SOURCE MATERIAL
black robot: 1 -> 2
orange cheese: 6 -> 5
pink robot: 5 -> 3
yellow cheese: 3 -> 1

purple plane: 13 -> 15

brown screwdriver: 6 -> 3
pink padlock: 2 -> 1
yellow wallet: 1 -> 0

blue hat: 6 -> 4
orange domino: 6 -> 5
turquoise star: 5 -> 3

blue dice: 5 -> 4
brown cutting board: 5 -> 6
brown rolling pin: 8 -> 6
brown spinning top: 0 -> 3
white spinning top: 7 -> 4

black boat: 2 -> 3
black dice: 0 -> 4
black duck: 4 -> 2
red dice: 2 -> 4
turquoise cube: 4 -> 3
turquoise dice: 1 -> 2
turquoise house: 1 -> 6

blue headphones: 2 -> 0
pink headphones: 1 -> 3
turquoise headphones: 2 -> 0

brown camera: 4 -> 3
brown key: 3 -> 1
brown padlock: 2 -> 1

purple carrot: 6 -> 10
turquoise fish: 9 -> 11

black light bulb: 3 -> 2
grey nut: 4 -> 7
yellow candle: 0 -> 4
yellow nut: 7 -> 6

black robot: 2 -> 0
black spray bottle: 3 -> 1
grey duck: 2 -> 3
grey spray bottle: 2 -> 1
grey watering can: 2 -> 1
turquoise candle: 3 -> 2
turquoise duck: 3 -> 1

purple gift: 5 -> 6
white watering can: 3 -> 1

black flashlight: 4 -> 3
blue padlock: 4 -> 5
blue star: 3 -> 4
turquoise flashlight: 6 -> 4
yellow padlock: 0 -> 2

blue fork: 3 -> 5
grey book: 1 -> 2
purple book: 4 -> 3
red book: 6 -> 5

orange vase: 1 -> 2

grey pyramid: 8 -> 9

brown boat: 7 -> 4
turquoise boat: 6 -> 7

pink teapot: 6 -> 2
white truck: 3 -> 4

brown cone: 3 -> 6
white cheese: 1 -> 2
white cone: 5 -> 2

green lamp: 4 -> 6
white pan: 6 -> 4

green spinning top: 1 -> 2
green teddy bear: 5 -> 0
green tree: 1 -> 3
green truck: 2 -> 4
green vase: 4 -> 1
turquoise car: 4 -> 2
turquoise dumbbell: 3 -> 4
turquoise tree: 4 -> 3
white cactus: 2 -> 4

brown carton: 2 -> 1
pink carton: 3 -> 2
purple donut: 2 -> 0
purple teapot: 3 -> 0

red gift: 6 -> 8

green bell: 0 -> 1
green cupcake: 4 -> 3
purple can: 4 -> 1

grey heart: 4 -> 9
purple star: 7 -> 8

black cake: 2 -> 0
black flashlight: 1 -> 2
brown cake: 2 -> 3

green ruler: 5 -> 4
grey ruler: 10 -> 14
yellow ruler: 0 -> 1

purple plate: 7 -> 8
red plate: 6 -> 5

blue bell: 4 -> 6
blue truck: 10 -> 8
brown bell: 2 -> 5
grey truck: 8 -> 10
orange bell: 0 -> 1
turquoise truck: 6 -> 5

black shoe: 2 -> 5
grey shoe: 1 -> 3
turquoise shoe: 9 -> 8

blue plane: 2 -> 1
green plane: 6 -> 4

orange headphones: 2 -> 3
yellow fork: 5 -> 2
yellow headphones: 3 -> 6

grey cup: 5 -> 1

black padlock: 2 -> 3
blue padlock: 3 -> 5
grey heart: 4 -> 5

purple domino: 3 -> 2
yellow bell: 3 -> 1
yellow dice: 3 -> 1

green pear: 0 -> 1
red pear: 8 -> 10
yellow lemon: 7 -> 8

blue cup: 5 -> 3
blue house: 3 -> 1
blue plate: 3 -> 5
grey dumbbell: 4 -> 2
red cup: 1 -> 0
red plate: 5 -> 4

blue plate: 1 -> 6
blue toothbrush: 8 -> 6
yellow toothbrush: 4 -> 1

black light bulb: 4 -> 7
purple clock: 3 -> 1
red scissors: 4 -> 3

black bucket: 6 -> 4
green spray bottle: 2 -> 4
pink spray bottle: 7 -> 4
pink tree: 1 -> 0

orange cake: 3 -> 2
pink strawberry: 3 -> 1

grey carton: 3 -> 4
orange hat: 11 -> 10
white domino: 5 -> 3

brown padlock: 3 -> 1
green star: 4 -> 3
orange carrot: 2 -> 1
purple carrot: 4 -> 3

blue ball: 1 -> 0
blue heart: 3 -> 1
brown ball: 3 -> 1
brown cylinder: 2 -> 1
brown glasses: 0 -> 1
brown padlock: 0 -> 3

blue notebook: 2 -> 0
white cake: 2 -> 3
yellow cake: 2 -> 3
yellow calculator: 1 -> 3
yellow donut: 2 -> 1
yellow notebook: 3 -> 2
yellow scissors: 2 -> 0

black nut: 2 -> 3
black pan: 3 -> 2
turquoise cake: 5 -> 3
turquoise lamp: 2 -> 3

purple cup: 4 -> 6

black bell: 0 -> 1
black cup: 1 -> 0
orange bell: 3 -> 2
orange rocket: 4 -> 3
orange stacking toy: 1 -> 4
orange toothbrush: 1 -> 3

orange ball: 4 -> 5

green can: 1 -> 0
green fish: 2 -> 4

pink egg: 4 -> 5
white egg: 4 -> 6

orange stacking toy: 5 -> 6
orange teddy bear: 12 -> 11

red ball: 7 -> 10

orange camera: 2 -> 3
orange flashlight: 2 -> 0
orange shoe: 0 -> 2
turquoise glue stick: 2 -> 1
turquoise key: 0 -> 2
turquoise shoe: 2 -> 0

INSTRUCTIONS FOR THE TASK
Retype exactly the span of lines from the one with "pink padlock: 2 -> 1" through the one with "blue headphones: 2 -> 0"; include both ends and omit the rest of the material.

EXERCISE SOLUTION
pink padlock: 2 -> 1
yellow wallet: 1 -> 0

blue hat: 6 -> 4
orange domino: 6 -> 5
turquoise star: 5 -> 3

blue dice: 5 -> 4
brown cutting board: 5 -> 6
brown rolling pin: 8 -> 6
brown spinning top: 0 -> 3
white spinning top: 7 -> 4

black boat: 2 -> 3
black dice: 0 -> 4
black duck: 4 -> 2
red dice: 2 -> 4
turquoise cube: 4 -> 3
turquoise dice: 1 -> 2
turquoise house: 1 -> 6

blue headphones: 2 -> 0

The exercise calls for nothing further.